- Your goal
Please rewrite the material below, putting "tall green grass" wherever "yellow-green grass" occurs and leaving everything else unchanged.

- Input data
-------

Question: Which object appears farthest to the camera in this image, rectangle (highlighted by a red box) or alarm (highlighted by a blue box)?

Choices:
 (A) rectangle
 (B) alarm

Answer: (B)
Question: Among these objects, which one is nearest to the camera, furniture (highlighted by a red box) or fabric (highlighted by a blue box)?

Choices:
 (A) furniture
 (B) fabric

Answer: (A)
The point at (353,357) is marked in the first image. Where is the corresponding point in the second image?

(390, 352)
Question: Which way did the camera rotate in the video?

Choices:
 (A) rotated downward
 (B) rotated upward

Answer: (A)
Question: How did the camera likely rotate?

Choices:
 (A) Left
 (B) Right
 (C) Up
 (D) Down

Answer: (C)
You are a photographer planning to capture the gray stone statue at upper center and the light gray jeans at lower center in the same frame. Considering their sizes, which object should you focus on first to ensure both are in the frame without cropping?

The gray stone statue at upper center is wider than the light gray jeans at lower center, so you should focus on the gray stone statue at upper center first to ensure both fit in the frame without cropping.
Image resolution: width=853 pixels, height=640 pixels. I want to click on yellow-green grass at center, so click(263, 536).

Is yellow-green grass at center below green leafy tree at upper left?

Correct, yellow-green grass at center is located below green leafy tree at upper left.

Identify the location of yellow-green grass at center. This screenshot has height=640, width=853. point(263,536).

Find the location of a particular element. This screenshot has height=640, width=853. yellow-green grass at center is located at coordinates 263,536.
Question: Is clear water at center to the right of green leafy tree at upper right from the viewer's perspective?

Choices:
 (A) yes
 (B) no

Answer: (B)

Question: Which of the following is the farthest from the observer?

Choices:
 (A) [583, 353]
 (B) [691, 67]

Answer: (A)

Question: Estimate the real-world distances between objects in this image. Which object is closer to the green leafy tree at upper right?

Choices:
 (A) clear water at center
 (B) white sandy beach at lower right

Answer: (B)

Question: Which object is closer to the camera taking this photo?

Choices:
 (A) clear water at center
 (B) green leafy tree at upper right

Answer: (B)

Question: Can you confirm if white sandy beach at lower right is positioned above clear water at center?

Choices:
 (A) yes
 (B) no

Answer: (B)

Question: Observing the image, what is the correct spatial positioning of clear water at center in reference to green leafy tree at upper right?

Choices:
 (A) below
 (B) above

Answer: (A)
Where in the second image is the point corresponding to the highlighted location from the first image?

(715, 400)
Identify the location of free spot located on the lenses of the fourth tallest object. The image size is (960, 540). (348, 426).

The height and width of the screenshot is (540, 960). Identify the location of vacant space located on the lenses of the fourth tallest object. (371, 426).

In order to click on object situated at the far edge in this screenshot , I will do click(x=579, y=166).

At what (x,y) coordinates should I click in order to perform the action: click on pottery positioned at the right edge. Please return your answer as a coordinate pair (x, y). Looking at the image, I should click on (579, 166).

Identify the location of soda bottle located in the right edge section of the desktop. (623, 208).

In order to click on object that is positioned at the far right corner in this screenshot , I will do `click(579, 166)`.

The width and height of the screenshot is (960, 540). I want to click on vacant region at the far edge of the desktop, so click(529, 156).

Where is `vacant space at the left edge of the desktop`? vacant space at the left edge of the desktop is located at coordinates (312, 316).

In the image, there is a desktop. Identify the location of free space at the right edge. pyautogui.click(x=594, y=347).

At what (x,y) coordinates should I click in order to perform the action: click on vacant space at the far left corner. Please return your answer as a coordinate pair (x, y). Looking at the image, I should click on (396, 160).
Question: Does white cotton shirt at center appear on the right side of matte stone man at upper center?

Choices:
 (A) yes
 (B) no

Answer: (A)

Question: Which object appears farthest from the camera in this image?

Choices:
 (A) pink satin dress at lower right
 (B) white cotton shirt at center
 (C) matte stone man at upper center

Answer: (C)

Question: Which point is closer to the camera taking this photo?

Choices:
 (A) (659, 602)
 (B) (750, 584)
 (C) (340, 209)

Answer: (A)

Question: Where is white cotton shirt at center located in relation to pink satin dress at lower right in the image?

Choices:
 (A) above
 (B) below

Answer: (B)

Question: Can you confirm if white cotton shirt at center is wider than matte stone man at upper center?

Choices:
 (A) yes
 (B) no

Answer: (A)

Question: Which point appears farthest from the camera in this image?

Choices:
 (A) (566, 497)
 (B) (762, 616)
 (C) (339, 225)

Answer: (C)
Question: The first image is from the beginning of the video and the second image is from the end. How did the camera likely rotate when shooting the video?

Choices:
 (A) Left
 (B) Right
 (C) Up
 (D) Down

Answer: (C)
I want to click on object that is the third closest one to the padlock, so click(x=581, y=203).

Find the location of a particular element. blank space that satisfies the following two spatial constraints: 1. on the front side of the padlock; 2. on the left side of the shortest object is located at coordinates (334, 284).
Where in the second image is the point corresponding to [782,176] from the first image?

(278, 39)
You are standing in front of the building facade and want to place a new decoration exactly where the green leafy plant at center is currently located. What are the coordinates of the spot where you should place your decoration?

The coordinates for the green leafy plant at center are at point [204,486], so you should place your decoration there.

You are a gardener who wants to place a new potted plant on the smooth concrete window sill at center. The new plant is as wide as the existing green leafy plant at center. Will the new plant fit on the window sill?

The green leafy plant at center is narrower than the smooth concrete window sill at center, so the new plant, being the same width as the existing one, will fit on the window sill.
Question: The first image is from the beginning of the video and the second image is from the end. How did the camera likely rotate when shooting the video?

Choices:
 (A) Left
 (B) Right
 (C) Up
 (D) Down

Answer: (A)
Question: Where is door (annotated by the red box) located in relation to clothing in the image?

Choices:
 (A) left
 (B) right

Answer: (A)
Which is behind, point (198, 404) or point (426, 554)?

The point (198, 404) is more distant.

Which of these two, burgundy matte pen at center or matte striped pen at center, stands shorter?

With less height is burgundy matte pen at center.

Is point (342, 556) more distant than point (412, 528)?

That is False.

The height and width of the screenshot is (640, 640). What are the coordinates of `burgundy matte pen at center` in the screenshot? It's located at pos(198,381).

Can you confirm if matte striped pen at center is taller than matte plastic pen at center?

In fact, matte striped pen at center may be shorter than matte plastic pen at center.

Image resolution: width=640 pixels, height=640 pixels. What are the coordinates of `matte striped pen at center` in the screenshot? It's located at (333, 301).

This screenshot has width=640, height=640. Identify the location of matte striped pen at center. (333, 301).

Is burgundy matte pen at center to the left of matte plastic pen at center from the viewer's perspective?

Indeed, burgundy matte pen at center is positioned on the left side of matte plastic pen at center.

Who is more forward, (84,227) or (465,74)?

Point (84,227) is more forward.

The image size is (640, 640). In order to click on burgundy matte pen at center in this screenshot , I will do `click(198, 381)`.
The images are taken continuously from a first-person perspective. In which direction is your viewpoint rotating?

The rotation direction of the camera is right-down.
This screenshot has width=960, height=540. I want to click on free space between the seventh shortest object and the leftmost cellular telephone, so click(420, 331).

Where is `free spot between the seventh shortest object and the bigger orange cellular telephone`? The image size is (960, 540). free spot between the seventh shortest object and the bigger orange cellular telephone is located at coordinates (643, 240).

-------

- Exercise result
Question: Which object appears farthest to the camera in this image, rectangle (highlighted by a red box) or alarm (highlighted by a blue box)?

Choices:
 (A) rectangle
 (B) alarm

Answer: (B)
Question: Among these objects, which one is nearest to the camera, furniture (highlighted by a red box) or fabric (highlighted by a blue box)?

Choices:
 (A) furniture
 (B) fabric

Answer: (A)
The point at (353,357) is marked in the first image. Where is the corresponding point in the second image?

(390, 352)
Question: Which way did the camera rotate in the video?

Choices:
 (A) rotated downward
 (B) rotated upward

Answer: (A)
Question: How did the camera likely rotate?

Choices:
 (A) Left
 (B) Right
 (C) Up
 (D) Down

Answer: (C)
You are a photographer planning to capture the gray stone statue at upper center and the light gray jeans at lower center in the same frame. Considering their sizes, which object should you focus on first to ensure both are in the frame without cropping?

The gray stone statue at upper center is wider than the light gray jeans at lower center, so you should focus on the gray stone statue at upper center first to ensure both fit in the frame without cropping.
Image resolution: width=853 pixels, height=640 pixels. I want to click on tall green grass at center, so click(263, 536).

Is tall green grass at center below green leafy tree at upper left?

Correct, tall green grass at center is located below green leafy tree at upper left.

Identify the location of tall green grass at center. This screenshot has height=640, width=853. point(263,536).

Find the location of a particular element. This screenshot has height=640, width=853. tall green grass at center is located at coordinates 263,536.
Question: Is clear water at center to the right of green leafy tree at upper right from the viewer's perspective?

Choices:
 (A) yes
 (B) no

Answer: (B)

Question: Which of the following is the farthest from the observer?

Choices:
 (A) [583, 353]
 (B) [691, 67]

Answer: (A)

Question: Estimate the real-world distances between objects in this image. Which object is closer to the green leafy tree at upper right?

Choices:
 (A) clear water at center
 (B) white sandy beach at lower right

Answer: (B)

Question: Which object is closer to the camera taking this photo?

Choices:
 (A) clear water at center
 (B) green leafy tree at upper right

Answer: (B)

Question: Can you confirm if white sandy beach at lower right is positioned above clear water at center?

Choices:
 (A) yes
 (B) no

Answer: (B)

Question: Observing the image, what is the correct spatial positioning of clear water at center in reference to green leafy tree at upper right?

Choices:
 (A) below
 (B) above

Answer: (A)
Where in the second image is the point corresponding to the highlighted location from the first image?

(715, 400)
Identify the location of free spot located on the lenses of the fourth tallest object. The image size is (960, 540). (348, 426).

The height and width of the screenshot is (540, 960). Identify the location of vacant space located on the lenses of the fourth tallest object. (371, 426).

In order to click on object situated at the far edge in this screenshot , I will do click(x=579, y=166).

At what (x,y) coordinates should I click in order to perform the action: click on pottery positioned at the right edge. Please return your answer as a coordinate pair (x, y). Looking at the image, I should click on (579, 166).

Identify the location of soda bottle located in the right edge section of the desktop. (623, 208).

In order to click on object that is positioned at the far right corner in this screenshot , I will do `click(579, 166)`.

The width and height of the screenshot is (960, 540). I want to click on vacant region at the far edge of the desktop, so click(529, 156).

Where is `vacant space at the left edge of the desktop`? vacant space at the left edge of the desktop is located at coordinates (312, 316).

In the image, there is a desktop. Identify the location of free space at the right edge. pyautogui.click(x=594, y=347).

At what (x,y) coordinates should I click in order to perform the action: click on vacant space at the far left corner. Please return your answer as a coordinate pair (x, y). Looking at the image, I should click on (396, 160).
Question: Does white cotton shirt at center appear on the right side of matte stone man at upper center?

Choices:
 (A) yes
 (B) no

Answer: (A)

Question: Which object appears farthest from the camera in this image?

Choices:
 (A) pink satin dress at lower right
 (B) white cotton shirt at center
 (C) matte stone man at upper center

Answer: (C)

Question: Which point is closer to the camera taking this photo?

Choices:
 (A) (659, 602)
 (B) (750, 584)
 (C) (340, 209)

Answer: (A)

Question: Where is white cotton shirt at center located in relation to pink satin dress at lower right in the image?

Choices:
 (A) above
 (B) below

Answer: (B)

Question: Can you confirm if white cotton shirt at center is wider than matte stone man at upper center?

Choices:
 (A) yes
 (B) no

Answer: (A)

Question: Which point appears farthest from the camera in this image?

Choices:
 (A) (566, 497)
 (B) (762, 616)
 (C) (339, 225)

Answer: (C)
Question: The first image is from the beginning of the video and the second image is from the end. How did the camera likely rotate when shooting the video?

Choices:
 (A) Left
 (B) Right
 (C) Up
 (D) Down

Answer: (C)
I want to click on object that is the third closest one to the padlock, so click(x=581, y=203).

Find the location of a particular element. blank space that satisfies the following two spatial constraints: 1. on the front side of the padlock; 2. on the left side of the shortest object is located at coordinates (334, 284).
Where in the second image is the point corresponding to [782,176] from the first image?

(278, 39)
You are standing in front of the building facade and want to place a new decoration exactly where the green leafy plant at center is currently located. What are the coordinates of the spot where you should place your decoration?

The coordinates for the green leafy plant at center are at point [204,486], so you should place your decoration there.

You are a gardener who wants to place a new potted plant on the smooth concrete window sill at center. The new plant is as wide as the existing green leafy plant at center. Will the new plant fit on the window sill?

The green leafy plant at center is narrower than the smooth concrete window sill at center, so the new plant, being the same width as the existing one, will fit on the window sill.
Question: The first image is from the beginning of the video and the second image is from the end. How did the camera likely rotate when shooting the video?

Choices:
 (A) Left
 (B) Right
 (C) Up
 (D) Down

Answer: (A)
Question: Where is door (annotated by the red box) located in relation to clothing in the image?

Choices:
 (A) left
 (B) right

Answer: (A)
Which is behind, point (198, 404) or point (426, 554)?

The point (198, 404) is more distant.

Which of these two, burgundy matte pen at center or matte striped pen at center, stands shorter?

With less height is burgundy matte pen at center.

Is point (342, 556) more distant than point (412, 528)?

That is False.

The height and width of the screenshot is (640, 640). What are the coordinates of `burgundy matte pen at center` in the screenshot? It's located at pos(198,381).

Can you confirm if matte striped pen at center is taller than matte plastic pen at center?

In fact, matte striped pen at center may be shorter than matte plastic pen at center.

Image resolution: width=640 pixels, height=640 pixels. What are the coordinates of `matte striped pen at center` in the screenshot? It's located at (333, 301).

This screenshot has width=640, height=640. Identify the location of matte striped pen at center. (333, 301).

Is burgundy matte pen at center to the left of matte plastic pen at center from the viewer's perspective?

Indeed, burgundy matte pen at center is positioned on the left side of matte plastic pen at center.

Who is more forward, (84,227) or (465,74)?

Point (84,227) is more forward.

The image size is (640, 640). In order to click on burgundy matte pen at center in this screenshot , I will do `click(198, 381)`.
The images are taken continuously from a first-person perspective. In which direction is your viewpoint rotating?

The rotation direction of the camera is right-down.
This screenshot has width=960, height=540. I want to click on free space between the seventh shortest object and the leftmost cellular telephone, so click(420, 331).

Where is `free spot between the seventh shortest object and the bigger orange cellular telephone`? The image size is (960, 540). free spot between the seventh shortest object and the bigger orange cellular telephone is located at coordinates (643, 240).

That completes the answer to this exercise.